- [TASK REQUIREMENTS]: Where the records below show the word "depth" in a line, please copy that line.

- [RECORD EXCERPTS]:
━━━
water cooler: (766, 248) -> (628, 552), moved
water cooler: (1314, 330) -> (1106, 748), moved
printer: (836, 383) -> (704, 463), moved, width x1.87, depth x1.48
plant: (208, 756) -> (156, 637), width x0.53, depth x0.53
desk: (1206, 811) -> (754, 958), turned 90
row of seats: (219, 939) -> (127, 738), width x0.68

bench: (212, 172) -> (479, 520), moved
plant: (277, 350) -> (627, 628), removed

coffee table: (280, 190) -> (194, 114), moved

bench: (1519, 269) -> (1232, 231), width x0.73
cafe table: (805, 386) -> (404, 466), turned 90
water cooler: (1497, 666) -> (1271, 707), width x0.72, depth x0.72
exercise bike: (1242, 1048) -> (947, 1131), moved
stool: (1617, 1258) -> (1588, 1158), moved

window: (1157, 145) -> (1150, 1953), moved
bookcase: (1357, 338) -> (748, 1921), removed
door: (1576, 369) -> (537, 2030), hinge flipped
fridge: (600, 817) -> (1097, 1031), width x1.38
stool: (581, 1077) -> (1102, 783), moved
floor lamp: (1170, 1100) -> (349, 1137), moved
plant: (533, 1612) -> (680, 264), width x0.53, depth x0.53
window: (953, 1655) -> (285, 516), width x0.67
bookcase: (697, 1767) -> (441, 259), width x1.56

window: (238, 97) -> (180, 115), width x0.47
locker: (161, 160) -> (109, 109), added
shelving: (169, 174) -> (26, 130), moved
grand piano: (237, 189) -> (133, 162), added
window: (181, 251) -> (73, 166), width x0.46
━━━
- [OUTPUT OF THE TASK]:
printer: (836, 383) -> (704, 463), moved, width x1.87, depth x1.48
plant: (208, 756) -> (156, 637), width x0.53, depth x0.53
water cooler: (1497, 666) -> (1271, 707), width x0.72, depth x0.72
plant: (533, 1612) -> (680, 264), width x0.53, depth x0.53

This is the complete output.